▶ [Task goal]: Beginning with the opening line, set down each line of the material below exactly, stopping once the line with "to 399, 474" is done.

▶ [Dataset]:
•••••

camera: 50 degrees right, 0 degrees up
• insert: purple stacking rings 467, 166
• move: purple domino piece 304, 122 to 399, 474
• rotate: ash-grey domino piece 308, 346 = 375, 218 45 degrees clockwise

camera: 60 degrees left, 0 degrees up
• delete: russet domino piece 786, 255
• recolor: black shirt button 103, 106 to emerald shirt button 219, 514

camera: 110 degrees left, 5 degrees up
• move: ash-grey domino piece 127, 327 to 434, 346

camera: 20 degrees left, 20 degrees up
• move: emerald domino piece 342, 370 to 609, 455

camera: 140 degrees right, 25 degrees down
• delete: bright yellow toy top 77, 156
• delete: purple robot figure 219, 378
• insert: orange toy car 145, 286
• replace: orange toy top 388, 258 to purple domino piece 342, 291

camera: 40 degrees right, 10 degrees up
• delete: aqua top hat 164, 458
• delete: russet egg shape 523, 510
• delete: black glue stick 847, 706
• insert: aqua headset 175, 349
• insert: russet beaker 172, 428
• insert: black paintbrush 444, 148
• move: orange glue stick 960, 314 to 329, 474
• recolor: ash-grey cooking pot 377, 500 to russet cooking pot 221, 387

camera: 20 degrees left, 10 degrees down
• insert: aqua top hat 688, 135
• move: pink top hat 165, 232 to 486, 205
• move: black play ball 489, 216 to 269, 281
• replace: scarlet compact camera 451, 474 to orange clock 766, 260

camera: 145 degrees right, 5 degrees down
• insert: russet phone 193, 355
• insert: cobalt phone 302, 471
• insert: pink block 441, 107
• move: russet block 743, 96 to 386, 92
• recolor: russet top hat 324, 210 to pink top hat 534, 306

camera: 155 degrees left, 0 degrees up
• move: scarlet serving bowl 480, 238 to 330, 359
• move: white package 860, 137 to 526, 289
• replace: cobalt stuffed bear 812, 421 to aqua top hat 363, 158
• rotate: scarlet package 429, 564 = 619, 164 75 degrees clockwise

•••••

▶ [Answer box]:
camera: 50 degrees right, 0 degrees up
• insert: purple stacking rings 467, 166
• move: purple domino piece 304, 122 to 399, 474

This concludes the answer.